-- YOUR OBJECTIVE --
Extract every line starting at the line that contains "yellow calculator: none" and ending with the final line of the data, inclusive; give only those lines, word for word.

+++++

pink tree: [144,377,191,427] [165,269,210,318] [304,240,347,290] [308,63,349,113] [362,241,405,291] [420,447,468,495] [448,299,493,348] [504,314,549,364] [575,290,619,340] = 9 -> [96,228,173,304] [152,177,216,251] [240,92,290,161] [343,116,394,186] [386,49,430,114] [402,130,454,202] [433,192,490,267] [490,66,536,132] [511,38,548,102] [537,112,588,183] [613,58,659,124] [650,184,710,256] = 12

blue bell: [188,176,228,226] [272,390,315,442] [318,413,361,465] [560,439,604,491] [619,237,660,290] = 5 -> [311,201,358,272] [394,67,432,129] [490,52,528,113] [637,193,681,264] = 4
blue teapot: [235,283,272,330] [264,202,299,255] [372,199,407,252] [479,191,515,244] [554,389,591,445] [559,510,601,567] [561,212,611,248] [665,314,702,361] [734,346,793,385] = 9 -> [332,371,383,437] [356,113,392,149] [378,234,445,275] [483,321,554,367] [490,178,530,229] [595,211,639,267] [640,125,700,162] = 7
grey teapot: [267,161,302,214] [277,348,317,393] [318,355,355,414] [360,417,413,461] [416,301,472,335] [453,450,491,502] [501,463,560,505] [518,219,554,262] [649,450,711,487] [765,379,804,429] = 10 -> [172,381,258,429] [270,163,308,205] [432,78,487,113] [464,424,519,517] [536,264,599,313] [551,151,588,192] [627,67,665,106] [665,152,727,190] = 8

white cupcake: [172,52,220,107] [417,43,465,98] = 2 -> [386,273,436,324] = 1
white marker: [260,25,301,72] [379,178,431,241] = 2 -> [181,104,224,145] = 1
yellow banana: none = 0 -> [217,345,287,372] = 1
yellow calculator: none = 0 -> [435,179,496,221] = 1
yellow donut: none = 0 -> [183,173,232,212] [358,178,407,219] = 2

+++++

-- COMPLETED EXERCISE --
yellow calculator: none = 0 -> [435,179,496,221] = 1
yellow donut: none = 0 -> [183,173,232,212] [358,178,407,219] = 2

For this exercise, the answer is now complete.